Instructions to follow → After locating the line that contains "none -> lemon (yellow) [536 109 585 156]" in the records below, write out exactly that line and each line after it through the one that contains "carrot (orange) [58", and nothing else.

(Items listed in a dataset)
■ ■ ■ ■ ■
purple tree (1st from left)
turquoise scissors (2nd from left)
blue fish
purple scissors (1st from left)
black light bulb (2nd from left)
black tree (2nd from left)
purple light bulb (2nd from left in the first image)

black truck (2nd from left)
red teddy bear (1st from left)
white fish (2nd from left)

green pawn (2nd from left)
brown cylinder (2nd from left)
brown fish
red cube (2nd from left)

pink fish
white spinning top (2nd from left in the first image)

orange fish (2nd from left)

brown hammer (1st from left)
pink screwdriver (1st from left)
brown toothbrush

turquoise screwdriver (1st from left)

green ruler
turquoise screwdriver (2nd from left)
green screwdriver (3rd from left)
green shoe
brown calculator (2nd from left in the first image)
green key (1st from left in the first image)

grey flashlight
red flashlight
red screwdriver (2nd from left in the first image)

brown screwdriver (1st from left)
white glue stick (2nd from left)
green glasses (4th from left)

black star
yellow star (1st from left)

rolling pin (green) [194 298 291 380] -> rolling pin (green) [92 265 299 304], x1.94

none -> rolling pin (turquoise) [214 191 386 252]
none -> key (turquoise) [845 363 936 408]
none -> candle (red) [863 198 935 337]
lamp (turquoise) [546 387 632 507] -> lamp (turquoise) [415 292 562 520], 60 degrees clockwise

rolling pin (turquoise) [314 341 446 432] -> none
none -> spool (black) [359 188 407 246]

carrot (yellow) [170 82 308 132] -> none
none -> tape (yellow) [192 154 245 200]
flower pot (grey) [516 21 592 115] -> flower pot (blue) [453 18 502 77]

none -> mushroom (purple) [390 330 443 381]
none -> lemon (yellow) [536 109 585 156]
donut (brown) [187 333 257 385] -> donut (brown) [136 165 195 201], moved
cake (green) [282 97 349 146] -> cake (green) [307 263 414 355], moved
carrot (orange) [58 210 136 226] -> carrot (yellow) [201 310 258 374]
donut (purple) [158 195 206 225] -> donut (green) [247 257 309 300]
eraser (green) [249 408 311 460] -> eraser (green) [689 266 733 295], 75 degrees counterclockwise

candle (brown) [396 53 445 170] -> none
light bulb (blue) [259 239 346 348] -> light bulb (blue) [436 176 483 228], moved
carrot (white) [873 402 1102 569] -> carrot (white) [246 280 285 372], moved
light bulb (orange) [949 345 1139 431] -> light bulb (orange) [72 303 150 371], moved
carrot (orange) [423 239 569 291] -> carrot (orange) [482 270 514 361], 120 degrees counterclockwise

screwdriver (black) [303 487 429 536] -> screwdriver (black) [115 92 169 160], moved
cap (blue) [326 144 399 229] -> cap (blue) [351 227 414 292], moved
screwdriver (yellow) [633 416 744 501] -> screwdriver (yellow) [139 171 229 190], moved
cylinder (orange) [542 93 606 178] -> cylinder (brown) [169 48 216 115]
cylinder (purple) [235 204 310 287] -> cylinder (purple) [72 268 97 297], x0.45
■ ■ ■ ■ ■
Result of the exercise →
none -> lemon (yellow) [536 109 585 156]
donut (brown) [187 333 257 385] -> donut (brown) [136 165 195 201], moved
cake (green) [282 97 349 146] -> cake (green) [307 263 414 355], moved
carrot (orange) [58 210 136 226] -> carrot (yellow) [201 310 258 374]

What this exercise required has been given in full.